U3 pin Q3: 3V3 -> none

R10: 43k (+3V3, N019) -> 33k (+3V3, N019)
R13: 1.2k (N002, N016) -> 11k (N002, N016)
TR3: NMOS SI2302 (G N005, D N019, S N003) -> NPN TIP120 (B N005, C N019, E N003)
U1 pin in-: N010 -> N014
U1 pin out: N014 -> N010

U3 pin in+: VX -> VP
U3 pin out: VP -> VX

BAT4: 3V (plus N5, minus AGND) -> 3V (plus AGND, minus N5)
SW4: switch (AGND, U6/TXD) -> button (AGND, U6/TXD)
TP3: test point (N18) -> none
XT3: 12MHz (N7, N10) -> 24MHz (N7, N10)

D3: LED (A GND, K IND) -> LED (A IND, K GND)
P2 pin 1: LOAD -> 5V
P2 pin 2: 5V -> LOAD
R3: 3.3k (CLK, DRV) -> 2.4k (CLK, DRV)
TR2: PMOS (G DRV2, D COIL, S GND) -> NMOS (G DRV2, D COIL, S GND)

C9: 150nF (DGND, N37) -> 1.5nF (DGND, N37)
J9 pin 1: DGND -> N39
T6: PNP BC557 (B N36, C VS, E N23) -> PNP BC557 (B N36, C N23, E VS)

* **What the exercise asks**: Show all lines in the entries above where the word "AGND" appears.

* **Answer box**:
BAT4: 3V (plus N5, minus AGND) -> 3V (plus AGND, minus N5)
SW4: switch (AGND, U6/TXD) -> button (AGND, U6/TXD)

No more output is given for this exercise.